[Lines of data]
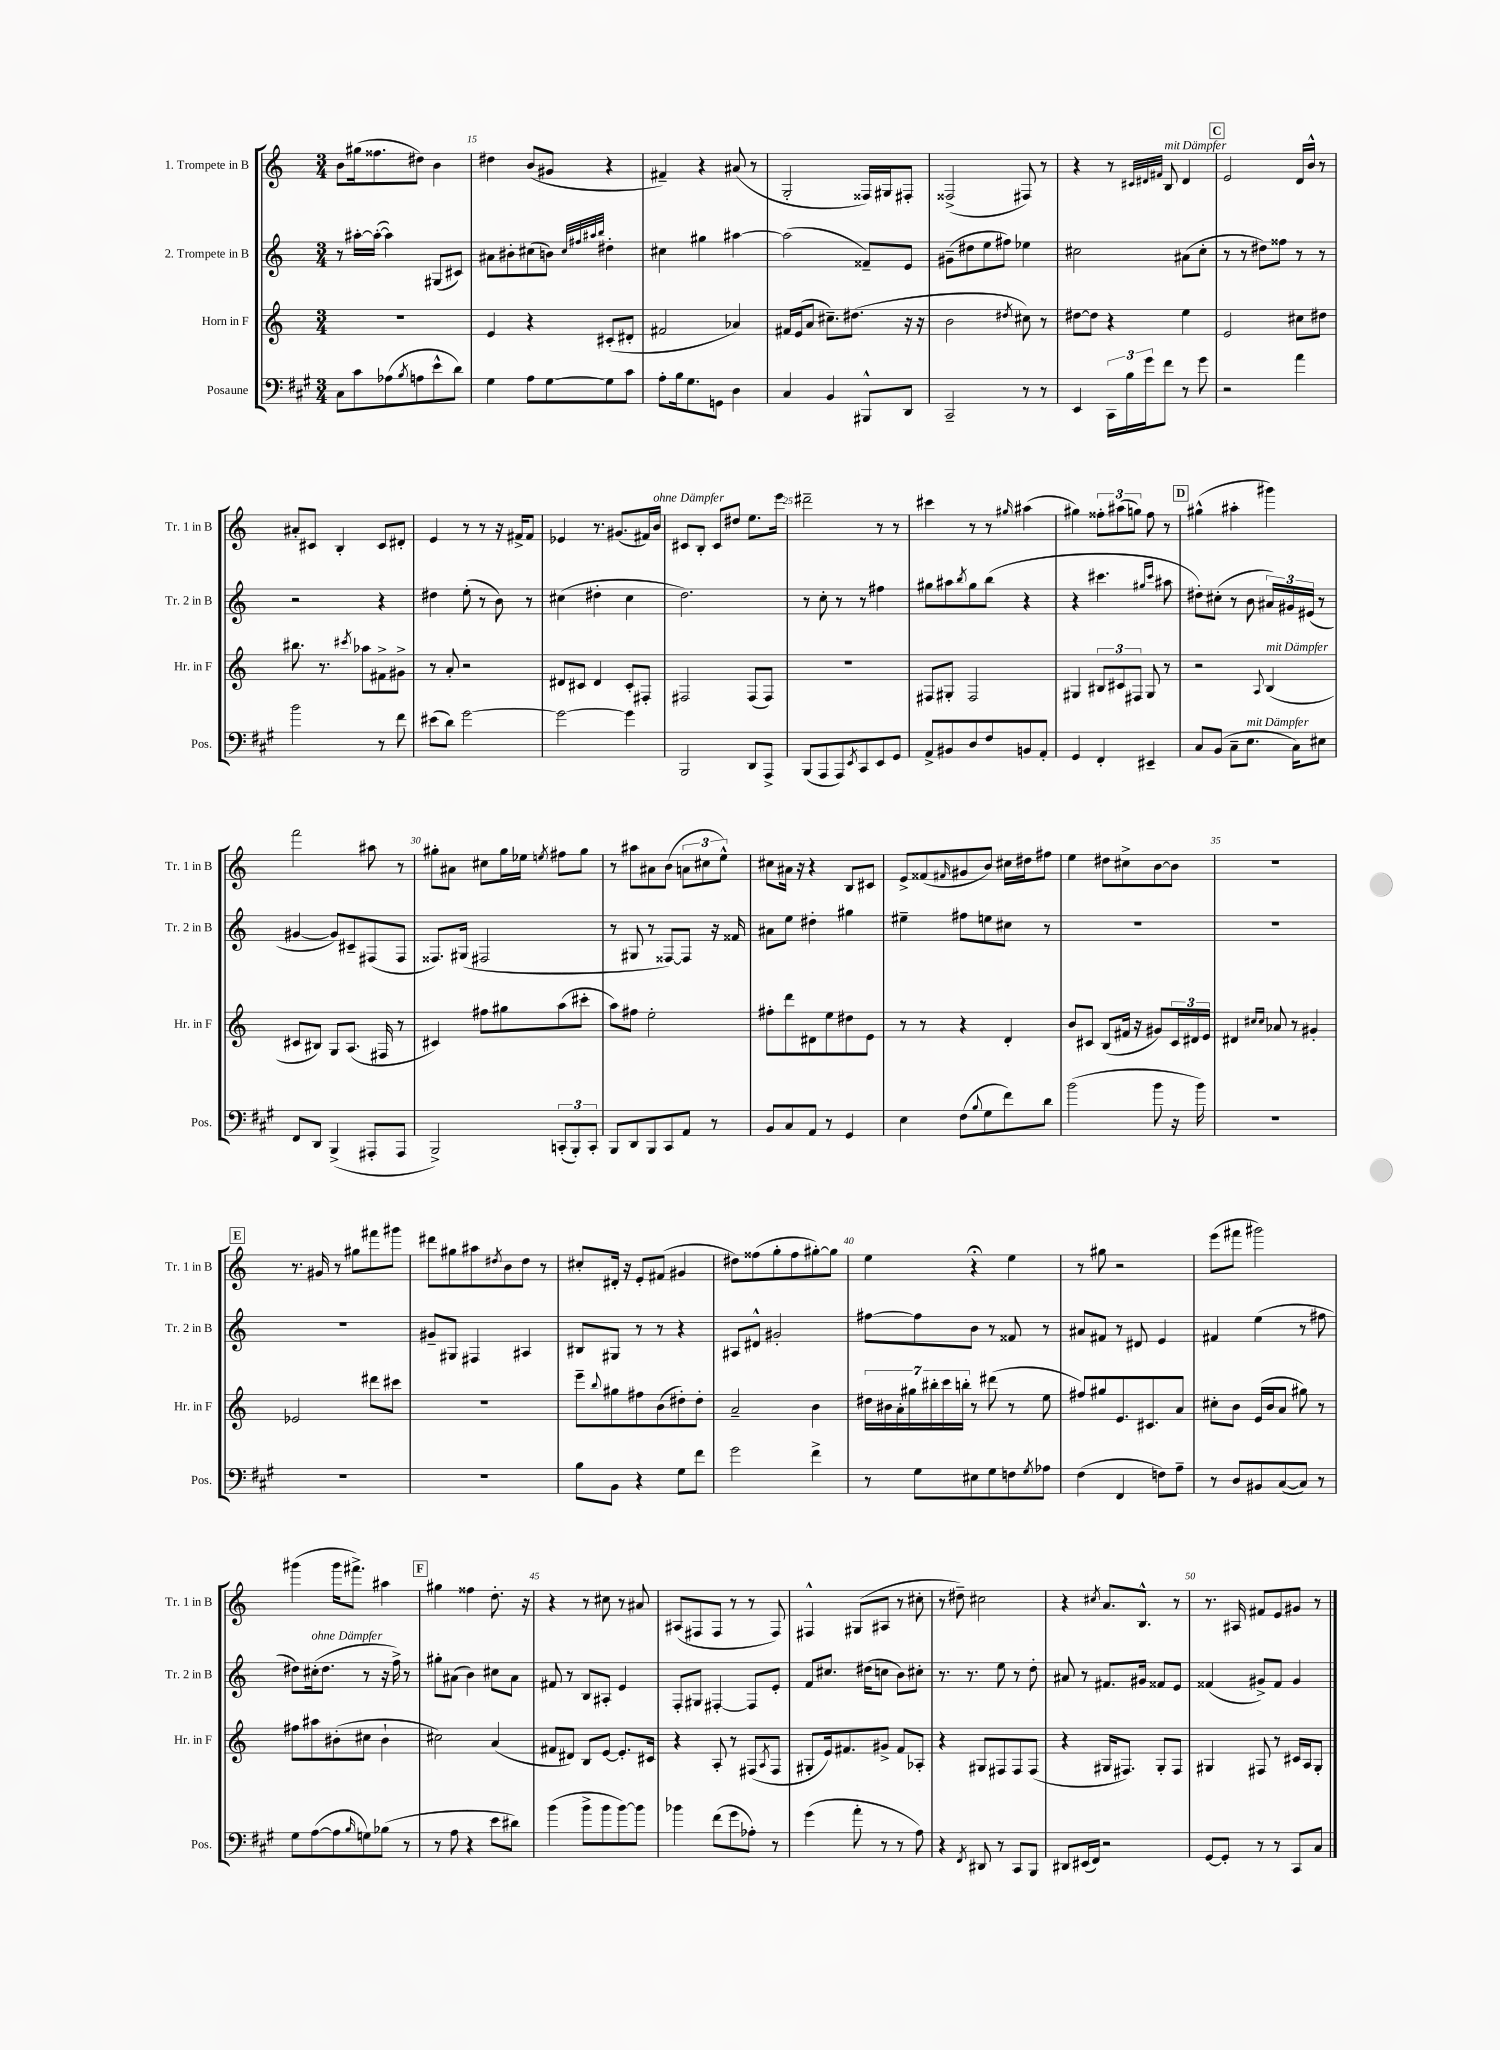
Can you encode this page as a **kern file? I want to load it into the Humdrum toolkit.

**kern	**kern	**kern	**kern
*staff4	*staff3	*staff2	*staff1
*clefF4	*clefG2	*clefG2	*clefG2
*k[f#c#g#]	*k[]	*k[]	*k[]
*M3/4	*M3/4	*M3/4	*M3/4
8C#	2.r	8r	8b
8c#	.	[16aa#'	(16gg#
.	.	(16aa#'_	8.ff##
(8A-	.	4aa#])	.
8qB	.	.	.
8A	.	.	8dd#)
8e^^	.	(8G#	4b
8d)	.	8c#)	.
=	=	=	=
4G#	4e	8a#	4dd#
.	.	8b#'	.
8A	4r	(8cc#	(8b
[8G#	.	8b)	8g#
.	.	32qqcc#	.
.	.	32qqff#	.
.	.	32qqaa#	.
.	.	32qqbb	.
8G#]	(8c#'	4dd#'	4r
8c#	8d#'	.	.
=	=	=	=
8A'	2f#	4cc#	4f#~)
16B	.	.	.
8.G#	.	.	.
.	.	4gg#	4r
8GG	.	.	.
4D	4a-)	[4aa#	(8a#
.	.	.	8r
=	=	=	=
4C#	16f#	(2aa#]	2G'
.	(16e	.	.
.	8a	.	.
4BB	8.cc#~)	.	.
.	(8.dd#	.	.
8BBB#^^	.	8f##~)	16F##)
.	.	.	16G#
8DD	16r	8e	8F#'
.	16r	.	.
=	=	=	=
2CC#~	2b	(8g#~	(2F##^
.	.	8dd#	.
.	.	8ee	.
.	.	8ff#)	.
.	8qdd#	.	.
8r	8cc#)	4ee-	8F#)
8r	8r	.	8r
=	=	=	=
4EE	[8dd#	2cc#	4r
.	8dd#]	.	.
24CC#	4r	.	8r
24B	.	.	.
24g#	.	.	.
.	.	.	32qqc#
.	.	.	32qqd#
.	.	.	32qqf#
8f#	.	.	8B
8r	4ee	(8a#	4d#
8g#	.	8cc#'	.
=	=	=	=
2r	2e	8r	2e
.	.	8r	.
.	.	8dd#)	.
.	.	8ff##	.
4a	8cc#	8r	16d
.	.	.	16b^^
.	8dd#	8r	8r
=	=	=	=
2b	8.bb#	2r	8a#'
.	.	.	8c#
.	8.r	.	.
.	.	.	4B'
.	8qccc#	.	.
.	8aa-	.	.
8r	8f#^	4r	8c#
8f#	8g#^	.	8d#'
=	=	=	=
(8e#	8r	4dd#	4e
8d)	8a'	.	.
[2g#	2r	(8ee'	8r
.	.	8r	8r
.	.	8b)	16r
.	.	.	16f#^
.	.	8r	8f#
=	=	=	=
2g#_	8d#	(4cc#	4e-
.	8c#	.	.
.	4d#	4dd#'	8.r
.	.	.	(8.g#
4g#]	8c#'	4cc#	.
.	8F#'	.	16f#)
.	.	.	16b
=	=	=	=
2BBB	2F#	2.dd)	8c#
.	.	.	8B'
.	.	.	8c#
.	.	.	8dd#
8DD	(8F#	.	8.ee
8AAA^	8F#)	.	.
.	.	.	16eee
=	=	=	=
(8BBB	2.r	8r	2ddd#~
8AAA	.	8cc'	.
8AAA)	.	8r	.
8qEE	.	.	.
8CC#	.	8r	.
8EE	.	4ff#	8r
8GG#	.	.	8r
=	=	=	=
8AA^	8F#	8gg#	4ccc#
8BB#	8G#'	8aa#	.
.	.	8qbb	.
8D	2F#	8gg#	8r
8F#	.	(8bb	8r
.	.	.	16qqgg#
8BB	.	4r	(4aa#
8AA'	.	.	.
=	=	=	=
4GG#	4G#	4r	4gg#)
4FF#'	12B#	4.ccc#	12ff##'
.	12c#	.	(12aa#
.	12F#	.	12gg)
4EE#~	8G#	.	8ff##
.	.	16qqgg#	.
.	.	16qqccc#	.
.	8r	8aa#	8r
=	=	=	=
8C#	2r	8dd#')	(4gg#^^
(8BB	.	(8cc#'	.
8C#~	.	8r	4aa#'
8.E	.	8b	.
.	8qqA	.	.
.	(4B	24a#)	4ggg#)
.	.	24g#	.
16C#)	.	.	.
.	.	(24e#	.
8E#	.	8r	.
=	=	=	=
8FF#	8c#	[4g#	2fff
8DD	8B#)	.	.
(4BBB^	8G	8g#])	.
.	(8.A	8c#~	.
8AAA#'	.	(8F#	8aa#
.	16F#	.	.
8AAA#	8r	8F#	8r
=	=	=	=
2BBB^)	4c#)	8.F##)	8gg#'
.	.	.	8a#
.	.	(16G#	.
.	8ff#	2F#	8cc#
.	8gg#	.	16gg#
.	.	.	16ee-
.	.	.	8qee
(12CC'	(8aa	.	8ff#
12BBB')	.	.	.
.	8ccc#'	.	8gg#
12CC'	.	.	.
=	=	=	=
8BBB	8aa)	8r	8r
8DD	8ff#	8G#	8aa#
8BBB	2ee'	8r	8a#
8CC#	.	[8F##)	(8b
8AA	.	8F##]	12a
.	.	.	12cc#
8r	.	16r	.
.	.	.	12ee^^)
.	.	16f##	.
=	=	=	=
8BB	8ff#'	8a#	8cc#
8C#	8ddd	8ee	16a#
.	.	.	16r
8AA	8d#	4dd#'	4r
8r	8ee	.	.
4GG#	8dd#	4gg#	8B
.	8e	.	8c#
=	=	=	=
4E	8r	4ee#~	8e^
.	8r	.	(8f##
.	.	.	16qqf#
(8F#	4r	8ff#	8g#
8qqB	.	.	.
8G#	.	8ee	8b)
8f#)	4d'	8cc#	16cc#
.	.	.	16dd#
8d	.	8r	8ff#
=	=	=	=
(2b	8b	2.r	4ee
.	8c#	.	.
.	(8B	.	8dd#
.	16f#	.	8cc#^
.	16r	.	.
8b	8g#)	.	[8b
16r	24c#	.	8b]
.	24d#	.	.
16b)	.	.	.
.	24e	.	.
=	=	=	=
2.r	4d#	2.r	2.r
.	16qqcc#	.	.
.	16qqcc#	.	.
.	8a-	.	.
.	8r	.	.
.	4g#'	.	.
=	=	=	=
2.r	2e-	2.r	8.r
.	.	.	16g#
.	.	.	8r
.	.	.	8gg#
.	8ddd#	.	8fff#
.	8ccc#	.	8ggg#
=	=	=	=
2.r	2.r	8g#~	8ddd#
.	.	8G#	8gg#
.	.	4F#	8aa#
.	.	.	8qdd#
.	.	.	8b
.	.	4A#	8dd#
.	.	.	8r
=	=	=	=
8B	8eee~	8B#	8cc#'
.	8qqbb	.	.
8BB	8gg#	8G#	16d#'
.	.	.	16r
4r	8ff#	8r	8e'
.	(8b	8r	(8f#
8G#	8dd#')	4r	4g#
8f#	8dd#'	.	.
=	=	=	=
2g#	2a~	8A#	8dd#)
.	.	8d#^^	(8ff##
.	.	2g#'	8gg'
.	.	.	8ff##
4f#^	4b	.	[8gg#')
.	.	.	8gg#]
=	=	=	=
8r	28dd#	[8ff#	4ee
.	28b#	.	.
.	28a'	.	.
.	28gg#	.	.
8G#	.	8ff#]	.
.	28bb#'	.	.
.	28ccc	.	.
.	28bb'	.	.
8E#	8r	8b	4r;
8G#	(8ddd#	8r	.
8F	8r	8f##	4ee
8qG#	.	.	.
8A-	8ee	8r	.
=	=	=	=
(4F#	8ff#)	8a#	8r
.	8gg#	8f#	8gg#
4FF#	8.e	8r	2r
.	.	8d#	.
.	8.c#	.	.
8F)	.	4e	.
8A~	8a	.	.
=	=	=	=
8r	8cc#'	4f#	(8eee
8D	8b	.	8fff#
8BB#	(16e	(4ee	2ggg#)
.	16b	.	.
([8C#	8a	.	.
8C#])	8gg#)	8r	.
8r	8r	8ff#	.
=	=	=	=
8G#	8ff#	8dd#)	(4ggg#
([8A	8aa#	(16cc#'	.
.	.	8.dd#	.
8A]	(8b#'	.	16ggg#
.	.	.	8.fff#^)
16qqB	.	.	.
8G)	8cc#	8r	.
(8B-	4b#`	16r	4aa#
.	.	16ff^)	.
8r	.	8r	.
=	=	=	=
8r	2cc#)	8gg#'	4gg#
8A	.	(8a#	.
4r	.	4b)	4ff##
8e	(4a	8cc#	8.dd'
8d#)	.	8a#	.
.	.	.	16r
=	=	=	=
(4b	8f#	8f#	4r
.	8d#)	8r	.
8b^	8B	8B	8r
8b	[8e	8A#'	8cc#
[8b)	8.e']	4e	8r
8b]	.	.	8a#
.	16c#	.	.
=	=	=	=
4b-	4r	8F'	(8A#
.	.	8G#	8F#
(8f#	8A'	[4F#'	8F#
8g#	8r	.	8r
8A-')	(8F#	8F#]	8r
.	8qA	.	.
8r	8F#	8e'	8F#)
=	=	=	=
(4g#	8G#'	8f	4F#^^
.	16e)	8.cc#	.
.	8.f#	.	.
8a'	.	.	(8G#
.	.	(16dd#	.
8r	8g#^	8cc	8A#
8r	8f#	8b)	8r
8A)	8A-'	8cc#'	8cc#'
=	=	=	=
4r	4r	8.r	8r
.	.	.	8dd#~)
.	.	8.r	.
8qFF#	.	.	.
8DD#	8G#	.	2cc#
8r	8F#	8ee	.
8CC#	8F#	8r	.
8BBB	(8F#	8dd'	.
=	=	=	=
8DD#	4r	8a#	4r
(16EE#	.	8r	.
16FF#)	.	.	.
.	.	.	8qcc#
2r	16G#	8.f#	8.a
.	8.F#)	.	.
.	.	16g#	8.B^^
.	8G#'	8f##	.
.	8F#	8e	8r
=	=	=	=
[8GG#	4G#	(4f##	8.r
8GG#']	.	.	.
.	.	.	16A#
8r	8F#	8g#^)	8f#
8r	8r	8f##	8e
8CC#	16c#	4g#	8g#
.	16A	.	.
8C#	8G#'	.	8r
==	==	==	==
*-	*-	*-	*-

# REQUIRED TASK
Which lines above contain the string "kern"? Select each of them, and treat uppercase and lowercase letters as different.

# RESPONSE TO THE TASK
Can you encode this page as a **kern file? I want to load it into the Humdrum toolkit.
**kern	**kern	**kern	**kern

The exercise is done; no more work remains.